> Work order
As soon as the line containing "Someone carried the free weight (bright" appears in the material below, start returning lines exactly, and end with the line containing "Someone put down the torus (bright".

> Records shown
____________________

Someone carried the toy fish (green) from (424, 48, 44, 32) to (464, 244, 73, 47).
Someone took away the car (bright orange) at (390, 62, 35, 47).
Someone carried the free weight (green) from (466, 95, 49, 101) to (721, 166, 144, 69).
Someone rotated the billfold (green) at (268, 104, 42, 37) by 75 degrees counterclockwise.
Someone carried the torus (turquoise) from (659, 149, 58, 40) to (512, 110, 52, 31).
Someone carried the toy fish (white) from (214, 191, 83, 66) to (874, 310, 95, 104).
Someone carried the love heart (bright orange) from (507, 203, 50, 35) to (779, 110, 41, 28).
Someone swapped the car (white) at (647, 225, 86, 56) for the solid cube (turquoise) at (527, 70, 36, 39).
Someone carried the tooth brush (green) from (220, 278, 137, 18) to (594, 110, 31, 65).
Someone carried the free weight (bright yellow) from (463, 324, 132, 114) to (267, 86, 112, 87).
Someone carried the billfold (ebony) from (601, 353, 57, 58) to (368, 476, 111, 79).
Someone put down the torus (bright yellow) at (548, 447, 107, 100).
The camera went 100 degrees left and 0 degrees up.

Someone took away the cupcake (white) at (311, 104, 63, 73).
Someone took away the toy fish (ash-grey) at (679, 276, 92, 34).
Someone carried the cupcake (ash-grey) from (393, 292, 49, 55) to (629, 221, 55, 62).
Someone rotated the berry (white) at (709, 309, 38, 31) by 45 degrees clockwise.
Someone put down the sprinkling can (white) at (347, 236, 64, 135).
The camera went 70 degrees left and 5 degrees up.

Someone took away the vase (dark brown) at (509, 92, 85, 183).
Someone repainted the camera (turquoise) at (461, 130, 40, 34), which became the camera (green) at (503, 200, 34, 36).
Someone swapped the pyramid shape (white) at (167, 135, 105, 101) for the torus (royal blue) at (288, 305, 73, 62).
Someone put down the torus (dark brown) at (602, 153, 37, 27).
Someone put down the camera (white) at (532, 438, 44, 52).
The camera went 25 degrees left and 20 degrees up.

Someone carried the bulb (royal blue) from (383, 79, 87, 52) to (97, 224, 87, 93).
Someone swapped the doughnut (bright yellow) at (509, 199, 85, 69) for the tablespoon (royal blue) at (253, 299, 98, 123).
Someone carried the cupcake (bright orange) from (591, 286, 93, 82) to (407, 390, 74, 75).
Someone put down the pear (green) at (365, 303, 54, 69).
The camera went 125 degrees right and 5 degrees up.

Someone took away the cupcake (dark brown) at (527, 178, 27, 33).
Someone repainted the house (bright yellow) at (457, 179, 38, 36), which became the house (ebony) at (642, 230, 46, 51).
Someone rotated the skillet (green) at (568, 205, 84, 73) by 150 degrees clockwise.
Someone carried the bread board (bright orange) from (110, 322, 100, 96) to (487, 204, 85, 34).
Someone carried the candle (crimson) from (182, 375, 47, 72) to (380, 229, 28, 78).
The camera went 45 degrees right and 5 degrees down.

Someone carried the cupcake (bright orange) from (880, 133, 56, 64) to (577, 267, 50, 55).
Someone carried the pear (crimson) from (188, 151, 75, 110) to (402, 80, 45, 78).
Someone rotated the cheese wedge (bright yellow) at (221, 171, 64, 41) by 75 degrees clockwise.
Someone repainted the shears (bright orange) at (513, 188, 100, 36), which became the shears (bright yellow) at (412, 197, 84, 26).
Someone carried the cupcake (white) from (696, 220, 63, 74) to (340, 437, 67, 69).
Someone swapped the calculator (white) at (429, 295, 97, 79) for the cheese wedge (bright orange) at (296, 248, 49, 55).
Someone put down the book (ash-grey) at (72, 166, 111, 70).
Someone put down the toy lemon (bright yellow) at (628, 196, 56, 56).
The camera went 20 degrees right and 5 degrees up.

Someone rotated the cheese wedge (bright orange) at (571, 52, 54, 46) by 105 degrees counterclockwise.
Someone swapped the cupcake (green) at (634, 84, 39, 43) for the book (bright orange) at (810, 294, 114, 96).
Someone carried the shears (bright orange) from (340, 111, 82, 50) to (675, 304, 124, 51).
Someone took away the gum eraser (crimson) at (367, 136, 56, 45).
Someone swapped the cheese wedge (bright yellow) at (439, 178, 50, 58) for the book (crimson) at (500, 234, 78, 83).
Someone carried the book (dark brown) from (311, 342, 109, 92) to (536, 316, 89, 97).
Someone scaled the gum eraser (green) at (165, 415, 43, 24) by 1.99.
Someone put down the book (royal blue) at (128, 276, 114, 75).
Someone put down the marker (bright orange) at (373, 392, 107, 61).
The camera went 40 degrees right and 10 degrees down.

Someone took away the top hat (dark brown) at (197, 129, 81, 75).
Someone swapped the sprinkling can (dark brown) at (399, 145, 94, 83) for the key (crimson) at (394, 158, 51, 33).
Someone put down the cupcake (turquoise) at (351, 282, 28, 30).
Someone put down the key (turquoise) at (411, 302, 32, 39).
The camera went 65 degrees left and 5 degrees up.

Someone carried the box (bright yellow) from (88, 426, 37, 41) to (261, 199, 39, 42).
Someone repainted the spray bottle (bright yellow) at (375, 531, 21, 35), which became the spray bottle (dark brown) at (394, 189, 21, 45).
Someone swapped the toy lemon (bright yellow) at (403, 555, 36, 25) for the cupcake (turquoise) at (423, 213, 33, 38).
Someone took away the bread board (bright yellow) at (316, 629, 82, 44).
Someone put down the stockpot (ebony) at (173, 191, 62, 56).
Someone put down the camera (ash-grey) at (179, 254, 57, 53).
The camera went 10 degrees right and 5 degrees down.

____________________

> Output for this exercise
Someone carried the free weight (bright yellow) from (463, 324, 132, 114) to (267, 86, 112, 87).
Someone carried the billfold (ebony) from (601, 353, 57, 58) to (368, 476, 111, 79).
Someone put down the torus (bright yellow) at (548, 447, 107, 100).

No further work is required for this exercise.